# [Your assignment]
Use the entries below and reproduce exactly the lines from the one containing "cyan brick C3:F3" down to the one containing "cyan round brick E4", both of them included.

# [Supplied information]

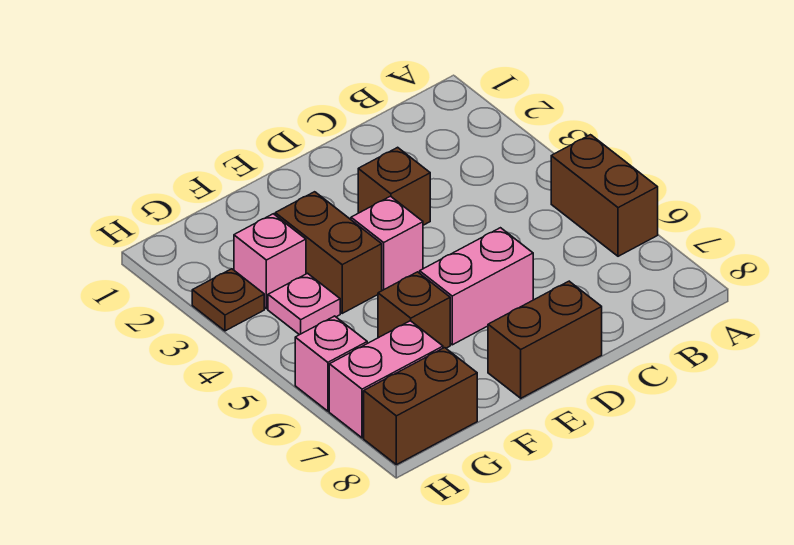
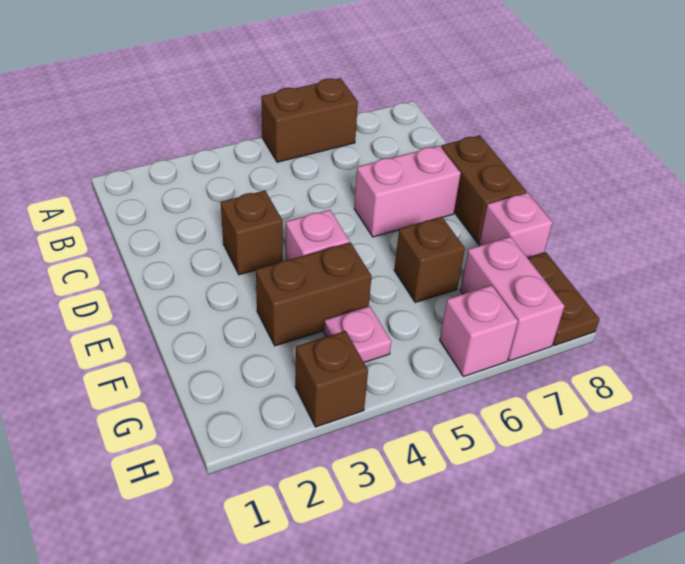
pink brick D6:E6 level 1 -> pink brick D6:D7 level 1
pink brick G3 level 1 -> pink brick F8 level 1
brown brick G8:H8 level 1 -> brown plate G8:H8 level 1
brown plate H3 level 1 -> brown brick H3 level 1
--
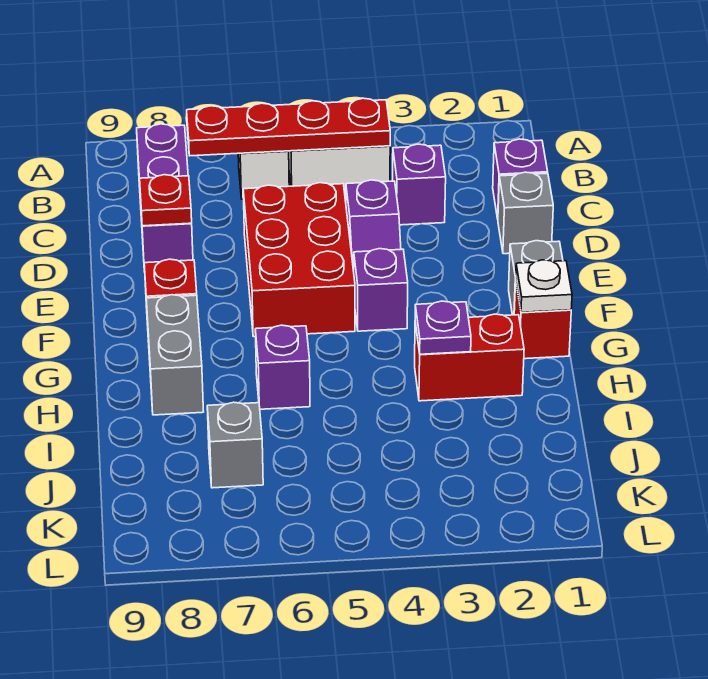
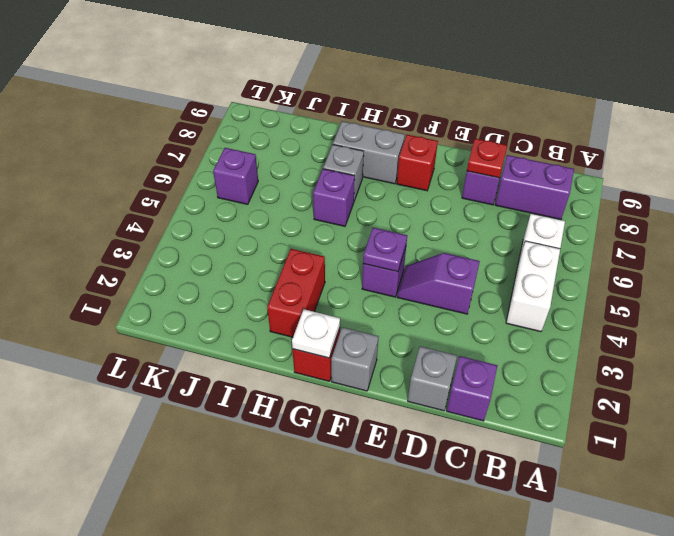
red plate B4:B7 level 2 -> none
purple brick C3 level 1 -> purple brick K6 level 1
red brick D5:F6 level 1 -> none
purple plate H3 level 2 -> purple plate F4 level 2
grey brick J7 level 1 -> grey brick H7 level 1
--
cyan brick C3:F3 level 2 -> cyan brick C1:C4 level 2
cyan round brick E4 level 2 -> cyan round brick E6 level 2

# [Task solution]
cyan brick C3:F3 level 2 -> cyan brick C1:C4 level 2
cyan round brick E4 level 2 -> cyan round brick E6 level 2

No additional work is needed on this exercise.